__What is being asked__
Please restate the records that follow exactly, skipping their images.

__Data excerpts__
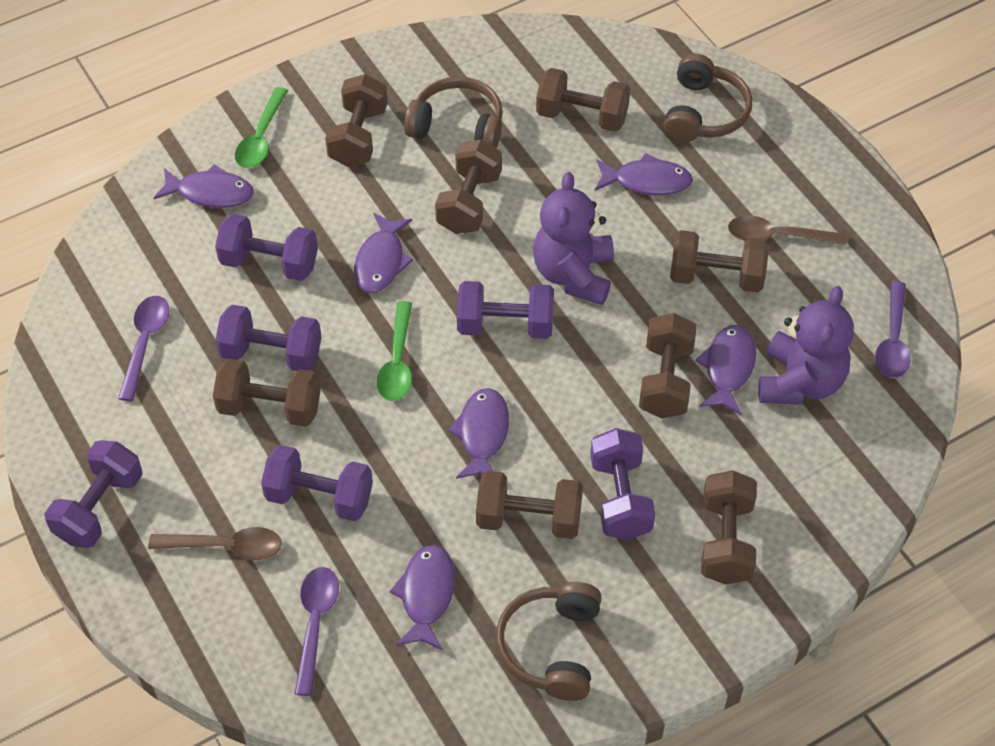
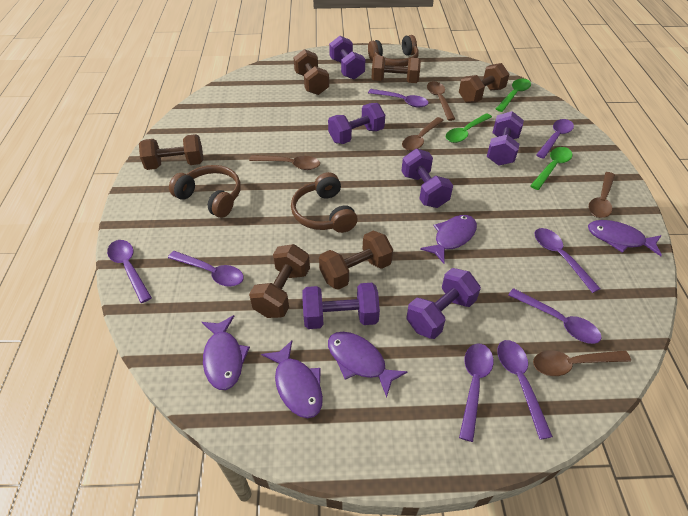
brown dumbbell: 8 -> 6
brown spoon: 2 -> 5
green spoon: 2 -> 3
purple fish: 6 -> 5
purple spoon: 3 -> 8
purple teddy bear: 2 -> 0

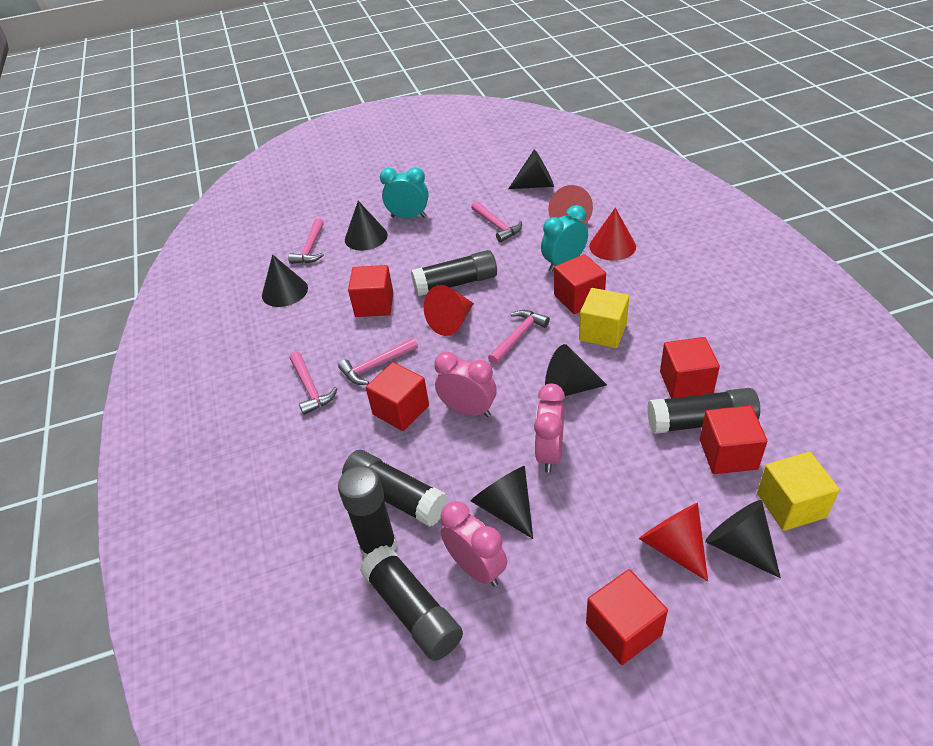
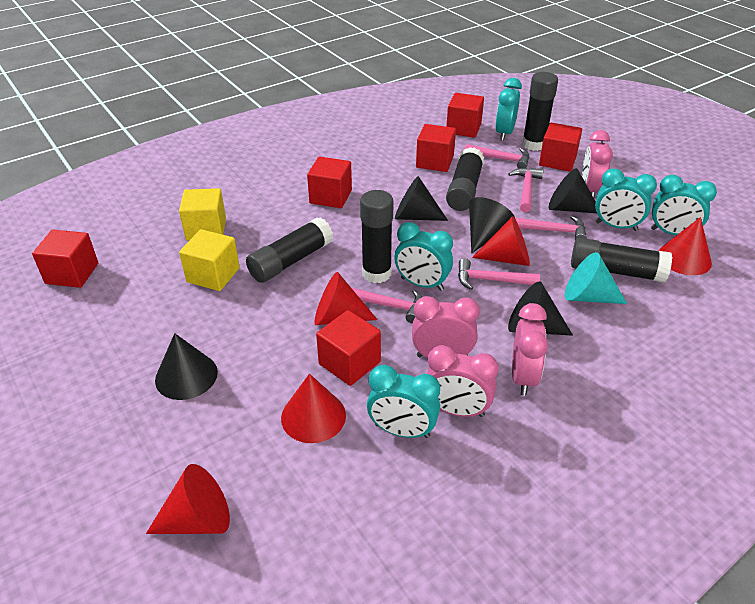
black cone: 6 -> 5
pink clock: 3 -> 4
red cone: 4 -> 5
turquoise clock: 2 -> 5
turquoise cone: 0 -> 1

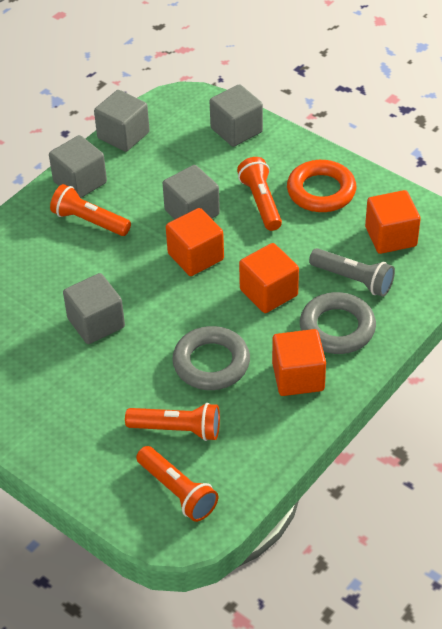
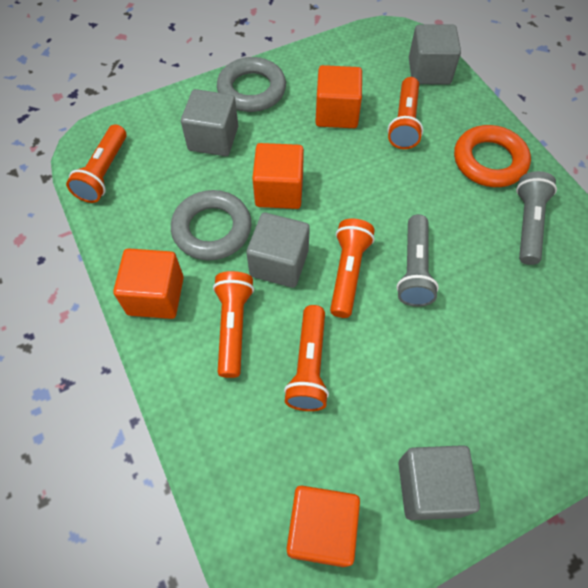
grey cube: 5 -> 4
grey flashlight: 1 -> 2
orange flashlight: 4 -> 5

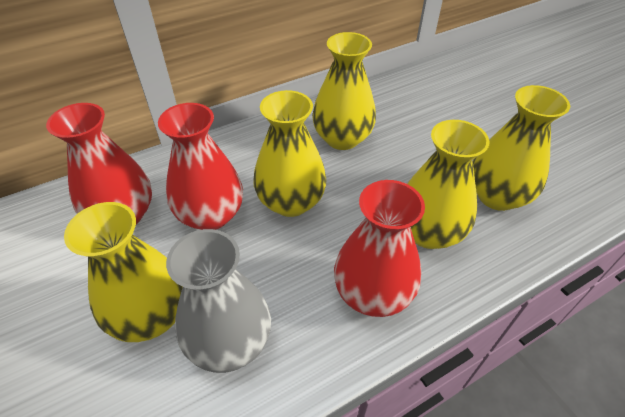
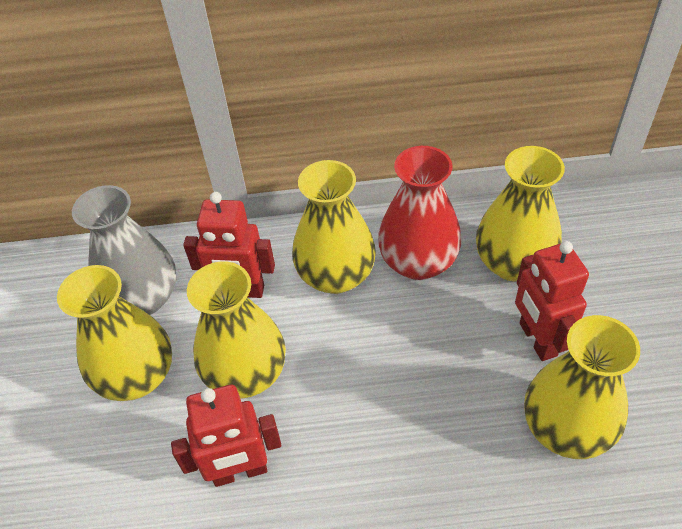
red robot: 0 -> 3
red vase: 3 -> 1

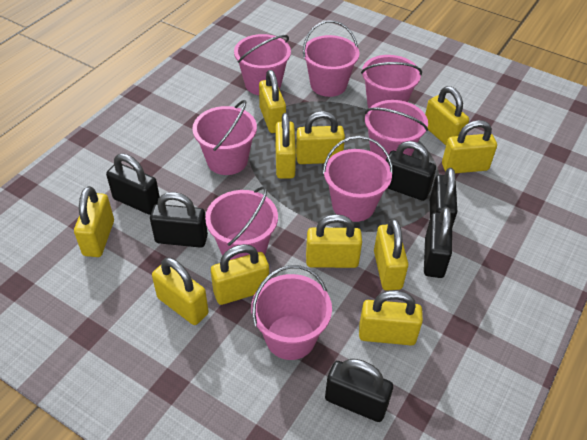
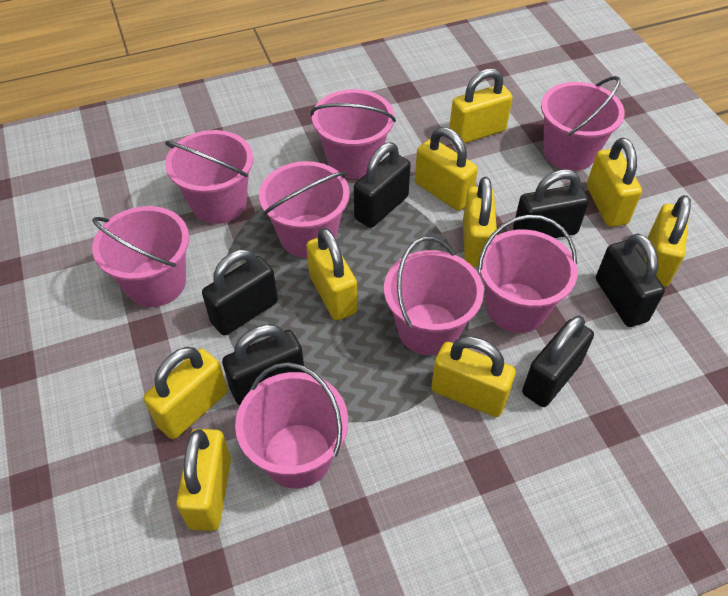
yellow padlock: 11 -> 9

__Reply to the exercise__
brown dumbbell: 8 -> 6
brown spoon: 2 -> 5
green spoon: 2 -> 3
purple fish: 6 -> 5
purple spoon: 3 -> 8
purple teddy bear: 2 -> 0

black cone: 6 -> 5
pink clock: 3 -> 4
red cone: 4 -> 5
turquoise clock: 2 -> 5
turquoise cone: 0 -> 1

grey cube: 5 -> 4
grey flashlight: 1 -> 2
orange flashlight: 4 -> 5

red robot: 0 -> 3
red vase: 3 -> 1

yellow padlock: 11 -> 9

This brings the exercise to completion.